#### Input records

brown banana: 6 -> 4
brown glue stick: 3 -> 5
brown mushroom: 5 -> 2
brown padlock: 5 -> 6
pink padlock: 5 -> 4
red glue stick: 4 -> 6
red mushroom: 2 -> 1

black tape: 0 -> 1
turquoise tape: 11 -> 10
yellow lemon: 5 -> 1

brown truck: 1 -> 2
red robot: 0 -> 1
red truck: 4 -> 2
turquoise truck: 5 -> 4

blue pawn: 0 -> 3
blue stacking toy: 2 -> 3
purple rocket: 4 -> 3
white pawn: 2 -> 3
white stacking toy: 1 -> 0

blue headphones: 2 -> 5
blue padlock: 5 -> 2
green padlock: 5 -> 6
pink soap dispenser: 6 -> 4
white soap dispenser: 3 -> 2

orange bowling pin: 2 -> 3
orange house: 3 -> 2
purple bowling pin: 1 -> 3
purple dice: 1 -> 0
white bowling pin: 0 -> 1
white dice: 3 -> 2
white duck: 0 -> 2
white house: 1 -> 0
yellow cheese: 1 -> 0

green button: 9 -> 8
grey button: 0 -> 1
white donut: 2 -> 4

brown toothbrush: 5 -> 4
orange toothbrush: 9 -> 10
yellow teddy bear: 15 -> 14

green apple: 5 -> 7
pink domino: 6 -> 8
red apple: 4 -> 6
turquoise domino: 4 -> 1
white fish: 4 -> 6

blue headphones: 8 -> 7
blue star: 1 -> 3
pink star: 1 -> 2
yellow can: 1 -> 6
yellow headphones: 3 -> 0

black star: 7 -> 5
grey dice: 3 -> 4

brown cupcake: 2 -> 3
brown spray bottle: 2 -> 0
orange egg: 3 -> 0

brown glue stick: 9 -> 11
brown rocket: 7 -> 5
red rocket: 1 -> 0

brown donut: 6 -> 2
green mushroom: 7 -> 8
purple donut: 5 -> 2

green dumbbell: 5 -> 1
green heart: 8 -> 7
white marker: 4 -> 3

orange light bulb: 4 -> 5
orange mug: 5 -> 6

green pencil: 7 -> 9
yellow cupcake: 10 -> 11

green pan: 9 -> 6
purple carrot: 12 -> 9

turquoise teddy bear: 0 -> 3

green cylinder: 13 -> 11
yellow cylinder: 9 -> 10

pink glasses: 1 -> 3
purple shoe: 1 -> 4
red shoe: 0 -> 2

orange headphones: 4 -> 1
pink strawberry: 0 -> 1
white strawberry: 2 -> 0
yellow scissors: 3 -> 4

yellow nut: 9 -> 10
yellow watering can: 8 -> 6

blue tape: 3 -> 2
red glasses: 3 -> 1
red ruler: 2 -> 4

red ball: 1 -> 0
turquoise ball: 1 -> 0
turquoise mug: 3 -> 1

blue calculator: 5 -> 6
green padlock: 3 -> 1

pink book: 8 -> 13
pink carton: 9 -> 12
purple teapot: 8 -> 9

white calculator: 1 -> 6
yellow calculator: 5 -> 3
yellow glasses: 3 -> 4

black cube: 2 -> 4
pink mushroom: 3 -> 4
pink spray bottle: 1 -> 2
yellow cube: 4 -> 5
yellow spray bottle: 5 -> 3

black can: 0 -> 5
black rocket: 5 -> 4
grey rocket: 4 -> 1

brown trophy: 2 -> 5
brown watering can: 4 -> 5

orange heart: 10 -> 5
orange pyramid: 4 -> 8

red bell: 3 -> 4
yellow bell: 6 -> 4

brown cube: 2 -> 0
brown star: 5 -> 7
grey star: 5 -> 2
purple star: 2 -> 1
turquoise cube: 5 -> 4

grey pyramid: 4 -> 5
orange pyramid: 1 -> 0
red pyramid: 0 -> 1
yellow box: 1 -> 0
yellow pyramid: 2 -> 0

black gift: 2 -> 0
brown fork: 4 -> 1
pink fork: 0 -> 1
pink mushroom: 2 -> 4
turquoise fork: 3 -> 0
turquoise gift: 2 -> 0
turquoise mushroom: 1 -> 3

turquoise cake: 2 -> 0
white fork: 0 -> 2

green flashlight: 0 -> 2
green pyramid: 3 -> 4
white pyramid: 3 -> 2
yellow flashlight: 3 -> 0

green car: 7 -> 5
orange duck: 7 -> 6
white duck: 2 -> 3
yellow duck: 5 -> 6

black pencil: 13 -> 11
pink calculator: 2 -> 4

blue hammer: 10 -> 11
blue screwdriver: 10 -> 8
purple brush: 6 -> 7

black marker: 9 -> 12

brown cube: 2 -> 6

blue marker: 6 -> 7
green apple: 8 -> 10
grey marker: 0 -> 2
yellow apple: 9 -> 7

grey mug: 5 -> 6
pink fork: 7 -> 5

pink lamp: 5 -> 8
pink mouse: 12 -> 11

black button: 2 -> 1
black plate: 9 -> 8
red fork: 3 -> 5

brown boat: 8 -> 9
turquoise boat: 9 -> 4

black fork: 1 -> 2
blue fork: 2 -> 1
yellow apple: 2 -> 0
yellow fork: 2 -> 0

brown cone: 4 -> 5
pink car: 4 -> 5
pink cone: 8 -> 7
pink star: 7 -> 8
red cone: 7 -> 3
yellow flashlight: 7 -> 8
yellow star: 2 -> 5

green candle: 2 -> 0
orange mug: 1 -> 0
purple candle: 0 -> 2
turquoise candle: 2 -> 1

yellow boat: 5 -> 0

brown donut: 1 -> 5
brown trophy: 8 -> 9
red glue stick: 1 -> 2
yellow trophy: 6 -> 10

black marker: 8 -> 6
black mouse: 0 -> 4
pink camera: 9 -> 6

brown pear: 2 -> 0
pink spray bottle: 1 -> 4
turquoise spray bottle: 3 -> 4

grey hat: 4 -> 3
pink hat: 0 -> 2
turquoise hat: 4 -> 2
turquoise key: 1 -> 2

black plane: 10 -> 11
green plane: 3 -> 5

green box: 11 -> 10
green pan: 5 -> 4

########

_Task item_: Up to and including the line with "red apple: 4 -> 6", print every line of the records from the start.

_Solution for this task_:
brown banana: 6 -> 4
brown glue stick: 3 -> 5
brown mushroom: 5 -> 2
brown padlock: 5 -> 6
pink padlock: 5 -> 4
red glue stick: 4 -> 6
red mushroom: 2 -> 1

black tape: 0 -> 1
turquoise tape: 11 -> 10
yellow lemon: 5 -> 1

brown truck: 1 -> 2
red robot: 0 -> 1
red truck: 4 -> 2
turquoise truck: 5 -> 4

blue pawn: 0 -> 3
blue stacking toy: 2 -> 3
purple rocket: 4 -> 3
white pawn: 2 -> 3
white stacking toy: 1 -> 0

blue headphones: 2 -> 5
blue padlock: 5 -> 2
green padlock: 5 -> 6
pink soap dispenser: 6 -> 4
white soap dispenser: 3 -> 2

orange bowling pin: 2 -> 3
orange house: 3 -> 2
purple bowling pin: 1 -> 3
purple dice: 1 -> 0
white bowling pin: 0 -> 1
white dice: 3 -> 2
white duck: 0 -> 2
white house: 1 -> 0
yellow cheese: 1 -> 0

green button: 9 -> 8
grey button: 0 -> 1
white donut: 2 -> 4

brown toothbrush: 5 -> 4
orange toothbrush: 9 -> 10
yellow teddy bear: 15 -> 14

green apple: 5 -> 7
pink domino: 6 -> 8
red apple: 4 -> 6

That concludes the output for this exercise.